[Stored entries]
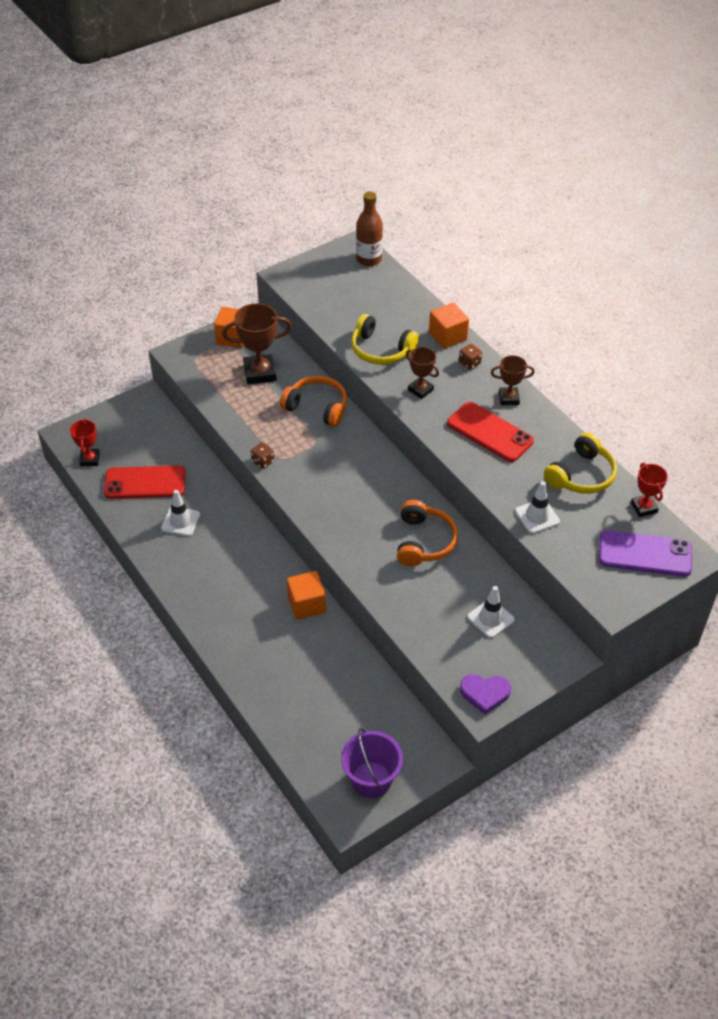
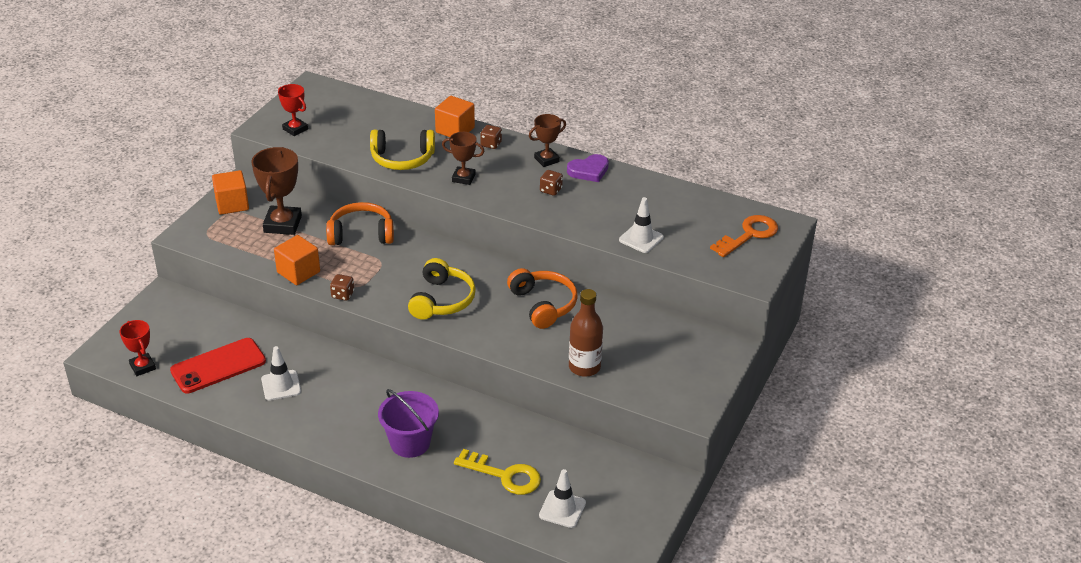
camera: 30 degrees left, 10 degrees down
(260, 373) = (282, 224): brown trophy -> brown trophy turned 45 degrees counterclockwise
(301, 687) = (504, 475): none -> yellow key
(306, 604) = (458, 407): orange cube -> orange cube (298, 272)
(369, 259) = (333, 92): brown bottle -> brown bottle (584, 367)
(371, 779) = (624, 521): purple bucket -> purple bucket (410, 443)
(485, 693) = (686, 399): purple heart -> purple heart (589, 171)
(490, 432) = (551, 190): red phone -> brown dice
(490, 618) = (647, 341): white traffic cone -> white traffic cone (562, 509)
(581, 475) = (653, 196): yellow headphones -> yellow headphones (442, 300)
(644, 507) = (721, 202): red trophy -> red trophy (295, 129)
(645, 554) = (749, 235): purple phone -> orange key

Task — Quote only the lines from the line containing "(306, 604) = (458, 407): orange" through the end of the entries, keeping the first and the last.

Your solution —
(306, 604) = (458, 407): orange cube -> orange cube (298, 272)
(369, 259) = (333, 92): brown bottle -> brown bottle (584, 367)
(371, 779) = (624, 521): purple bucket -> purple bucket (410, 443)
(485, 693) = (686, 399): purple heart -> purple heart (589, 171)
(490, 432) = (551, 190): red phone -> brown dice
(490, 618) = (647, 341): white traffic cone -> white traffic cone (562, 509)
(581, 475) = (653, 196): yellow headphones -> yellow headphones (442, 300)
(644, 507) = (721, 202): red trophy -> red trophy (295, 129)
(645, 554) = (749, 235): purple phone -> orange key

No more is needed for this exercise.